* LISTED RECORDS *
┌──
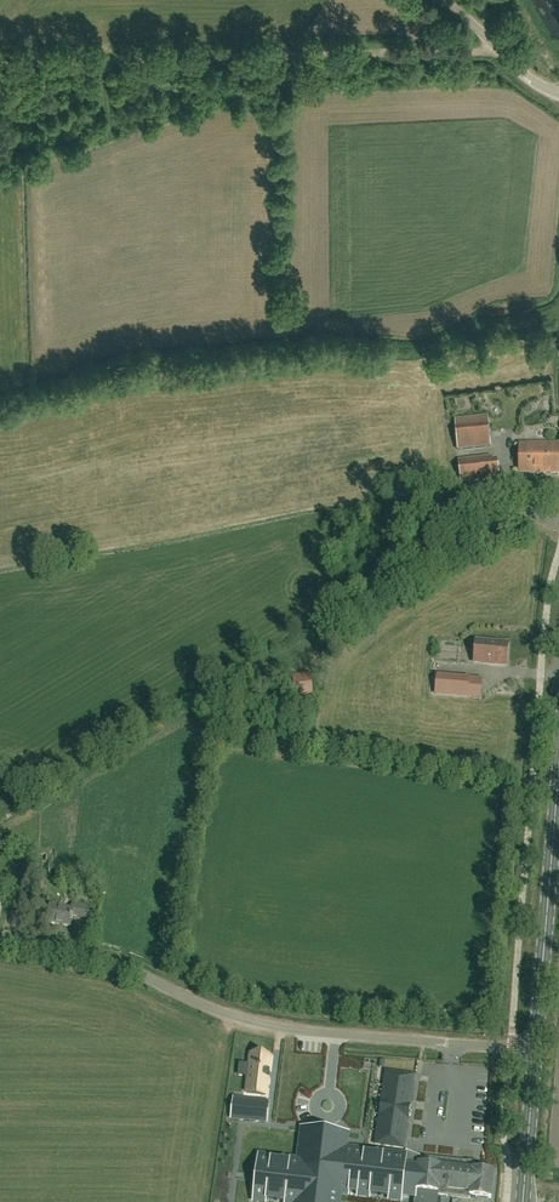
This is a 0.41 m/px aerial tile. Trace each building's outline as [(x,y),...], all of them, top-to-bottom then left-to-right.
[(457,451),(484,448),(491,447),(487,415),(454,419),(457,451)] [(519,443),(519,473),(558,473),(558,443),(519,443)] [(460,483),(484,481),(494,479),(494,475),(499,475),(497,459),(492,460),(491,455),(457,459),(460,483)] [(495,643),(484,642),(475,641),(474,662),(506,665),(508,644),(505,643),(503,642),(497,641),(495,643)] [(313,693),(310,675),(293,678),(295,691),(299,691),(300,695),(313,693)] [(437,676),(435,694),(467,697),(469,679),(437,676)] [(32,878),(17,876),(13,901),(28,903),(32,878)] [(33,893),(43,894),(45,881),(36,879),(33,893)] [(50,905),(47,923),(71,927),(73,916),(89,918),(91,905),(72,902),(71,909),(50,905)] [(246,1054),(241,1092),(261,1094),(263,1077),(264,1077),(263,1076),(264,1072),(265,1072),(265,1071),(263,1071),(265,1056),(246,1054)] [(383,1086),(411,1090),(414,1075),(385,1071),(383,1086)] [(410,1105),(411,1090),(383,1086),(381,1100),(410,1105)] [(233,1098),(231,1118),(267,1122),(268,1112),(269,1102),(260,1101),(233,1098)] [(408,1119),(410,1105),(381,1100),(379,1115),(408,1119)] [(406,1133),(408,1119),(379,1115),(377,1129),(406,1133)] [(248,1127),(249,1140),(265,1139),(265,1126),(248,1127)] [(254,1198),(265,1199),(285,1201),(286,1201),(337,1201),(338,1191),(347,1192),(357,1193),(369,1194),(388,1196),(401,1198),(401,1196),(415,1197),(414,1201),(437,1201),(438,1195),(470,1199),(470,1196),(490,1199),(494,1172),(476,1170),(477,1161),(478,1161),(480,1147),(458,1144),(457,1159),(470,1160),(470,1162),(469,1169),(419,1163),(420,1161),(405,1160),(406,1158),(383,1155),(363,1153),(343,1150),(345,1133),(305,1128),(300,1163),(289,1161),(270,1159),(258,1158),(254,1198)] [(404,1148),(406,1133),(377,1129),(375,1144),(404,1148)] [(278,1142),(298,1140),(297,1133),(277,1135),(278,1142)] [(250,1155),(263,1155),(262,1143),(249,1143),(250,1155)]
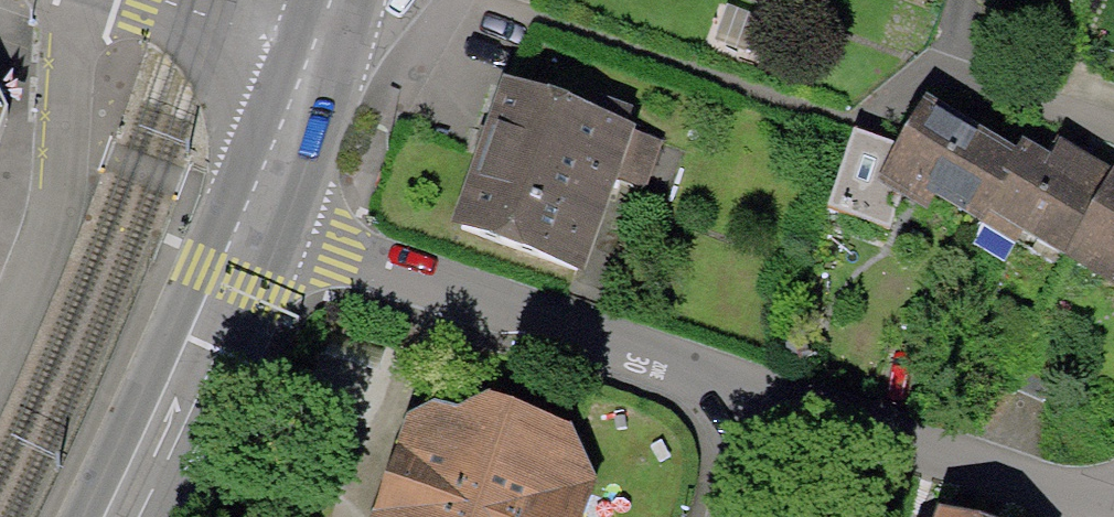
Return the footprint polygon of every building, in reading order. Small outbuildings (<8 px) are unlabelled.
[(508,94),(456,236),(586,283),(638,141),(508,94)] [(986,204),(1019,148),(927,94),(895,142),(854,128),(826,205),(890,226),(901,195),(925,208),(935,194),(985,223),(994,209),(986,204)] [(1064,253),(1113,169),(1060,138),(1052,152),(1026,137),(1019,148),(986,204),(994,209),(985,223),(1016,242),(1024,229),(1064,253)] [(1113,169),(1064,253),(1113,281),(1113,168),(1113,169)] [(435,398),(405,411),(374,516),(582,516),(597,472),(571,422),(489,388),(458,403),(435,398)]
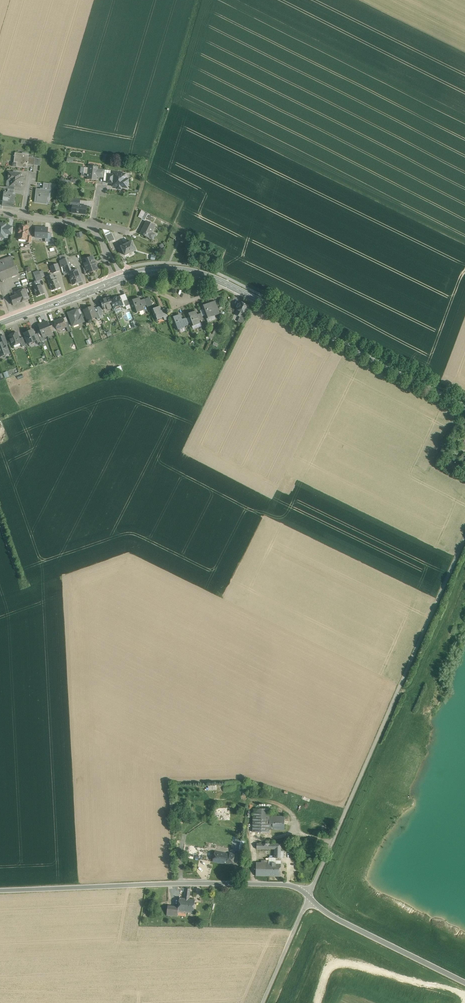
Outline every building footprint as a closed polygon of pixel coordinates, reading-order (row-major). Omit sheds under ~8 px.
[(19,156),(15,155),(14,155),(14,156),(15,156),(14,163),(13,163),(12,165),(13,166),(24,168),(24,165),(28,166),(28,164),(29,157),(29,154),(19,153),(19,156)] [(98,166),(88,165),(88,168),(84,167),(83,174),(87,175),(87,179),(97,181),(97,176),(98,169),(98,166)] [(22,174),(8,172),(7,178),(11,178),(10,186),(15,187),(21,187),(22,174)] [(120,174),(114,173),(112,183),(112,186),(117,187),(121,188),(121,187),(127,188),(128,183),(127,183),(127,179),(122,179),(120,179),(120,174)] [(43,190),(36,189),(35,196),(37,197),(37,198),(37,203),(47,205),(48,197),(49,198),(49,194),(51,194),(51,191),(49,191),(43,190)] [(7,192),(4,192),(3,205),(3,206),(14,207),(14,201),(13,201),(14,193),(7,192)] [(86,214),(87,206),(79,205),(80,200),(72,199),(71,202),(73,202),(72,212),(86,214)] [(155,226),(147,222),(141,233),(152,239),(155,235),(151,233),(155,226)] [(28,227),(19,226),(19,229),(18,229),(18,233),(18,239),(19,239),(19,237),(26,238),(25,240),(26,240),(27,236),(27,234),(28,234),(28,230),(28,227)] [(52,228),(36,227),(35,237),(46,238),(46,241),(52,242),(52,228)] [(112,233),(106,236),(109,243),(115,240),(112,233)] [(132,242),(125,246),(124,244),(120,246),(125,255),(136,250),(132,242)] [(0,261),(0,277),(1,280),(17,273),(11,257),(0,261)] [(93,257),(90,259),(88,258),(87,259),(87,260),(88,262),(85,263),(87,267),(88,269),(87,270),(88,273),(98,270),(93,257)] [(67,258),(59,261),(61,267),(64,266),(69,264),(67,258)] [(56,263),(50,266),(54,273),(59,271),(56,263)] [(69,264),(64,266),(66,272),(67,273),(68,273),(72,271),(69,264)] [(72,271),(68,273),(69,274),(73,285),(82,281),(78,269),(72,271)] [(37,281),(32,283),(34,288),(37,296),(44,293),(41,285),(39,281),(37,281)] [(53,282),(49,284),(51,291),(59,288),(57,281),(53,282)] [(23,290),(22,287),(14,290),(16,295),(19,302),(29,298),(26,289),(23,290)] [(110,297),(100,301),(104,310),(113,307),(111,300),(110,297)] [(120,297),(111,300),(113,307),(114,309),(124,306),(120,297)] [(140,298),(131,301),(136,313),(144,310),(143,307),(141,301),(140,298)] [(241,302),(241,304),(240,304),(237,308),(238,308),(237,310),(239,311),(237,315),(240,317),(241,314),(243,315),(244,314),(248,306),(241,302)] [(210,303),(202,306),(206,319),(215,315),(214,314),(212,308),(210,303)] [(93,306),(84,310),(88,319),(96,316),(97,316),(95,313),(93,306)] [(160,307),(152,310),(156,320),(163,317),(164,317),(163,314),(161,310),(160,307)] [(77,309),(68,313),(73,326),(82,322),(80,316),(77,309)] [(198,315),(196,311),(188,314),(193,326),(201,323),(200,321),(198,315)] [(243,315),(241,314),(240,317),(238,321),(243,324),(246,317),(243,315)] [(180,316),(173,319),(177,330),(185,328),(184,326),(182,320),(180,316)] [(64,318),(54,322),(57,330),(66,326),(67,326),(65,323),(64,318)] [(48,321),(43,323),(48,336),(52,334),(52,332),(50,327),(48,321)] [(43,323),(38,325),(40,330),(43,338),(48,336),(43,323)] [(31,330),(24,333),(26,337),(26,339),(27,339),(28,343),(36,340),(37,340),(35,335),(33,331),(32,332),(31,330)] [(17,333),(9,336),(10,339),(10,340),(11,342),(12,342),(13,346),(21,343),(19,339),(17,333)] [(0,344),(0,355),(1,356),(9,353),(6,345),(4,342),(0,344)] [(460,466),(450,461),(447,468),(457,473),(460,466)] [(270,809),(254,808),(253,832),(269,833),(270,816),(270,809)] [(285,816),(270,816),(269,824),(272,824),(272,829),(284,830),(285,816)] [(281,844),(257,843),(257,849),(274,849),(274,858),(281,858),(284,858),(284,850),(281,850),(281,844)] [(231,854),(216,851),(215,862),(235,865),(237,853),(232,852),(231,854)] [(269,857),(269,860),(265,860),(265,862),(256,862),(256,876),(281,876),(281,858),(274,858),(269,857)] [(184,899),(182,899),(181,912),(185,912),(193,913),(194,900),(188,900),(184,899)] [(177,908),(167,907),(166,915),(177,916),(177,915),(177,912),(177,908)]
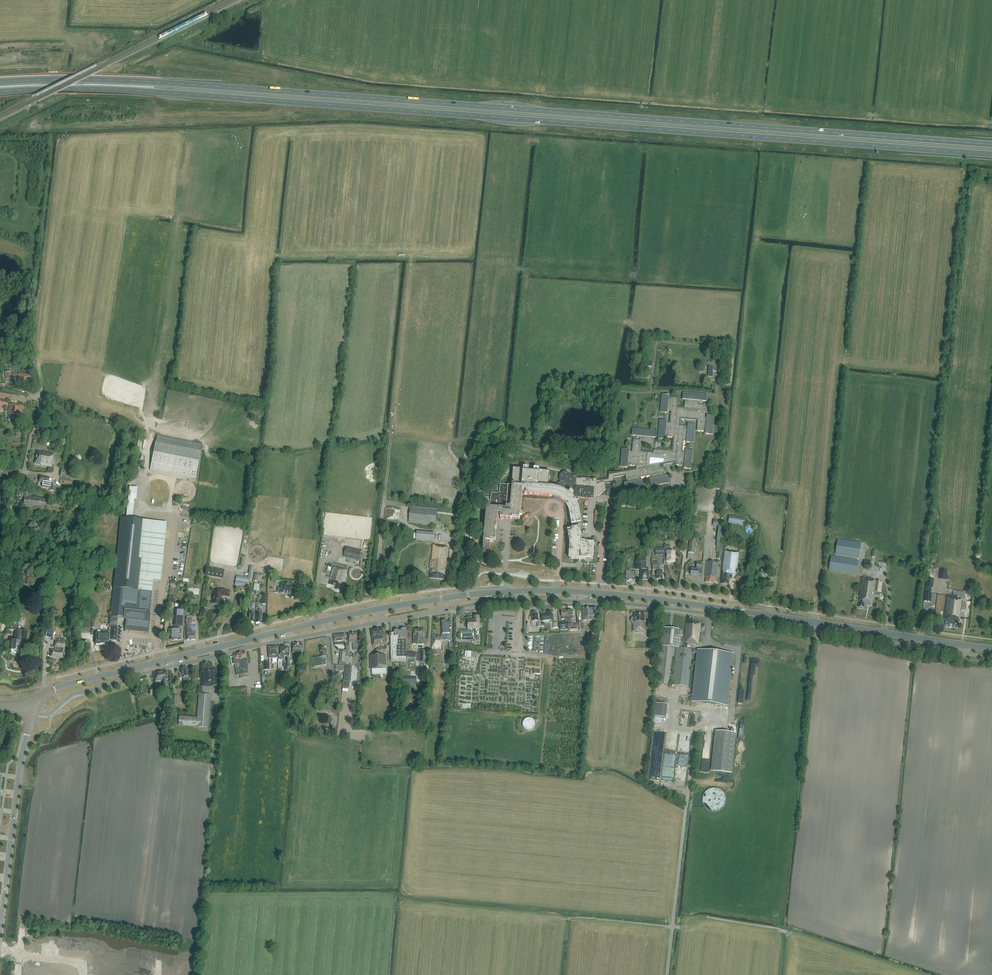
└──
* EXERCISE DIRECTIONS *
Please set down every record above exactly as it appears, leaving out the pictures.

* EXERCISE OUTPUT *
This is a 0.41 m/px aerial tile. Trace each building's outline as [(x,y),...], all of them, top-to-bottom then left-to-right.
[(457,451),(484,448),(491,447),(487,415),(454,419),(457,451)] [(519,443),(519,473),(558,473),(558,443),(519,443)] [(460,483),(484,481),(494,479),(494,475),(499,475),(497,459),(492,460),(491,455),(457,459),(460,483)] [(495,643),(484,642),(475,641),(474,662),(506,665),(508,644),(505,643),(503,642),(497,641),(495,643)] [(313,693),(310,675),(293,678),(295,691),(299,691),(300,695),(313,693)] [(437,676),(435,694),(467,697),(469,679),(437,676)] [(32,878),(17,876),(13,901),(28,903),(32,878)] [(33,893),(43,894),(45,881),(36,879),(33,893)] [(50,905),(47,923),(71,927),(73,916),(89,918),(91,905),(72,902),(71,909),(50,905)] [(246,1054),(241,1092),(261,1094),(263,1077),(264,1077),(263,1076),(264,1072),(265,1072),(265,1071),(263,1071),(265,1056),(246,1054)] [(383,1086),(411,1090),(414,1075),(385,1071),(383,1086)] [(410,1105),(411,1090),(383,1086),(381,1100),(410,1105)] [(233,1098),(231,1118),(267,1122),(268,1112),(269,1102),(260,1101),(233,1098)] [(408,1119),(410,1105),(381,1100),(379,1115),(408,1119)] [(406,1133),(408,1119),(379,1115),(377,1129),(406,1133)] [(248,1127),(249,1140),(265,1139),(265,1126),(248,1127)] [(254,1198),(265,1199),(285,1201),(286,1201),(337,1201),(338,1191),(347,1192),(357,1193),(369,1194),(388,1196),(401,1198),(401,1196),(415,1197),(414,1201),(437,1201),(438,1195),(470,1199),(470,1196),(490,1199),(494,1172),(476,1170),(477,1161),(478,1161),(480,1147),(458,1144),(457,1159),(470,1160),(470,1162),(469,1169),(419,1163),(420,1161),(405,1160),(406,1158),(383,1155),(363,1153),(343,1150),(345,1133),(305,1128),(300,1163),(289,1161),(270,1159),(258,1158),(254,1198)] [(404,1148),(406,1133),(377,1129),(375,1144),(404,1148)] [(278,1142),(298,1140),(297,1133),(277,1135),(278,1142)] [(250,1155),(263,1155),(262,1143),(249,1143),(250,1155)]
Return the footprint polygon of every building, in reading order. Small outbuildings (<8 px) are unlabelled.
[(508,94),(456,236),(586,283),(638,141),(508,94)] [(986,204),(1019,148),(927,94),(895,142),(854,128),(826,205),(890,226),(901,195),(925,208),(935,194),(985,223),(994,209),(986,204)] [(1064,253),(1113,169),(1060,138),(1052,152),(1026,137),(1019,148),(986,204),(994,209),(985,223),(1016,242),(1024,229),(1064,253)] [(1113,169),(1064,253),(1113,281),(1113,168),(1113,169)] [(435,398),(405,411),(374,516),(582,516),(597,472),(571,422),(489,388),(458,403),(435,398)]
Outline every building footprint as a closed polygon of pixel coordinates, reading-order (row-major). Omit sheds under ~8 px.
[(19,156),(15,155),(14,155),(14,156),(15,156),(14,163),(13,163),(12,165),(13,166),(24,168),(24,165),(28,166),(28,164),(29,157),(29,154),(19,153),(19,156)] [(98,166),(88,165),(88,168),(84,167),(83,174),(87,175),(87,179),(97,181),(97,176),(98,169),(98,166)] [(22,174),(8,172),(7,178),(11,178),(10,186),(15,187),(21,187),(22,174)] [(120,174),(114,173),(112,183),(112,186),(117,187),(121,188),(121,187),(127,188),(128,183),(127,183),(127,179),(122,179),(120,179),(120,174)] [(43,190),(36,189),(35,196),(37,197),(37,198),(37,203),(47,205),(48,197),(49,198),(49,194),(51,194),(51,191),(49,191),(43,190)] [(7,192),(4,192),(3,205),(3,206),(14,207),(14,201),(13,201),(14,193),(7,192)] [(86,214),(87,206),(79,205),(80,200),(72,199),(71,202),(73,202),(72,212),(86,214)] [(155,226),(147,222),(141,233),(152,239),(155,235),(151,233),(155,226)] [(28,227),(19,226),(19,229),(18,229),(18,233),(18,239),(19,239),(19,237),(26,238),(25,240),(26,240),(27,236),(27,234),(28,234),(28,230),(28,227)] [(52,228),(36,227),(35,237),(46,238),(46,241),(52,242),(52,228)] [(112,233),(106,236),(109,243),(115,240),(112,233)] [(132,242),(125,246),(124,244),(120,246),(125,255),(136,250),(132,242)] [(0,261),(0,277),(1,280),(17,273),(11,257),(0,261)] [(93,257),(90,259),(88,258),(87,259),(87,260),(88,262),(85,263),(87,267),(88,269),(87,270),(88,273),(98,270),(93,257)] [(67,258),(59,261),(61,267),(64,266),(69,264),(67,258)] [(56,263),(50,266),(54,273),(59,271),(56,263)] [(69,264),(64,266),(66,272),(67,273),(68,273),(72,271),(69,264)] [(72,271),(68,273),(69,274),(73,285),(82,281),(78,269),(72,271)] [(37,281),(32,283),(34,288),(37,296),(44,293),(41,285),(39,281),(37,281)] [(53,282),(49,284),(51,291),(59,288),(57,281),(53,282)] [(23,290),(22,287),(14,290),(16,295),(19,302),(29,298),(26,289),(23,290)] [(110,297),(100,301),(104,310),(113,307),(111,300),(110,297)] [(120,297),(111,300),(113,307),(114,309),(124,306),(120,297)] [(140,298),(131,301),(136,313),(144,310),(143,307),(141,301),(140,298)] [(241,302),(241,304),(240,304),(237,308),(238,308),(237,310),(239,311),(237,315),(240,317),(241,314),(243,315),(244,314),(248,306),(241,302)] [(210,303),(202,306),(206,319),(215,315),(214,314),(212,308),(210,303)] [(93,306),(84,310),(88,319),(96,316),(97,316),(95,313),(93,306)] [(160,307),(152,310),(156,320),(163,317),(164,317),(163,314),(161,310),(160,307)] [(77,309),(68,313),(73,326),(82,322),(80,316),(77,309)] [(198,315),(196,311),(188,314),(193,326),(201,323),(200,321),(198,315)] [(243,315),(241,314),(240,317),(238,321),(243,324),(246,317),(243,315)] [(180,316),(173,319),(177,330),(185,328),(184,326),(182,320),(180,316)] [(64,318),(54,322),(57,330),(66,326),(67,326),(65,323),(64,318)] [(48,321),(43,323),(48,336),(52,334),(52,332),(50,327),(48,321)] [(43,323),(38,325),(40,330),(43,338),(48,336),(43,323)] [(31,330),(24,333),(26,337),(26,339),(27,339),(28,343),(36,340),(37,340),(35,335),(33,331),(32,332),(31,330)] [(17,333),(9,336),(10,339),(10,340),(11,342),(12,342),(13,346),(21,343),(19,339),(17,333)] [(0,344),(0,355),(1,356),(9,353),(6,345),(4,342),(0,344)] [(460,466),(450,461),(447,468),(457,473),(460,466)] [(270,809),(254,808),(253,832),(269,833),(270,816),(270,809)] [(285,816),(270,816),(269,824),(272,824),(272,829),(284,830),(285,816)] [(281,844),(257,843),(257,849),(274,849),(274,858),(281,858),(284,858),(284,850),(281,850),(281,844)] [(231,854),(216,851),(215,862),(235,865),(237,853),(232,852),(231,854)] [(269,857),(269,860),(265,860),(265,862),(256,862),(256,876),(281,876),(281,858),(274,858),(269,857)] [(184,899),(182,899),(181,912),(185,912),(193,913),(194,900),(188,900),(184,899)] [(177,908),(167,907),(166,915),(177,916),(177,915),(177,912),(177,908)]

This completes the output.